> Recorded information
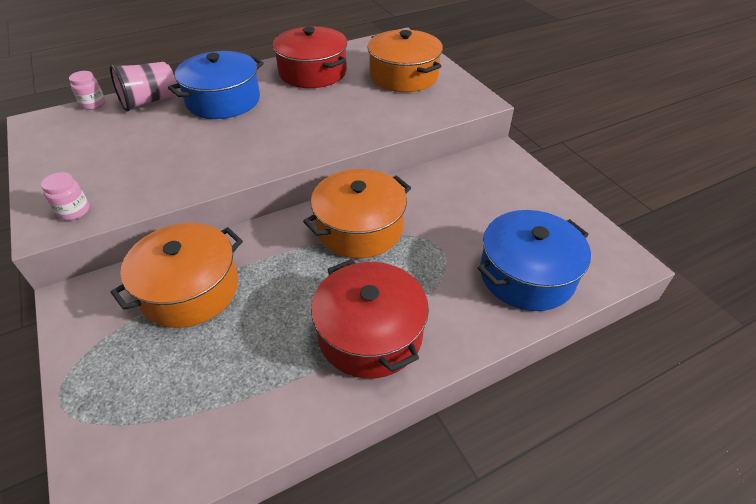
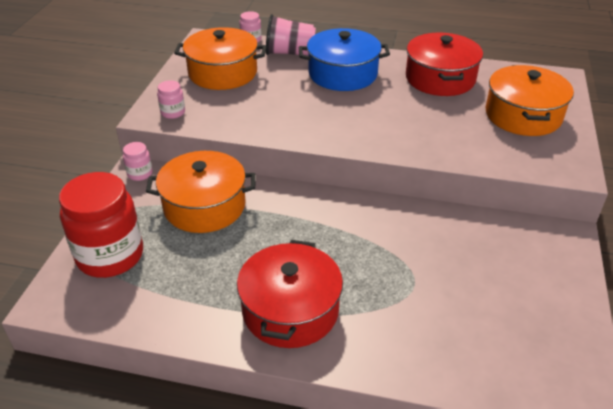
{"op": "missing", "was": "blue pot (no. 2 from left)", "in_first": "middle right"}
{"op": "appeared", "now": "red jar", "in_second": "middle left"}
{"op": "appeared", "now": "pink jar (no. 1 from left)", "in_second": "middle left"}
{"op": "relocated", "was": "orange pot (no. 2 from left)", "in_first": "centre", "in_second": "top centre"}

> What is being asked
For each line in the material above that contains the string "appeared", make a copy.

> Completed exercise
{"op": "appeared", "now": "red jar", "in_second": "middle left"}
{"op": "appeared", "now": "pink jar (no. 1 from left)", "in_second": "middle left"}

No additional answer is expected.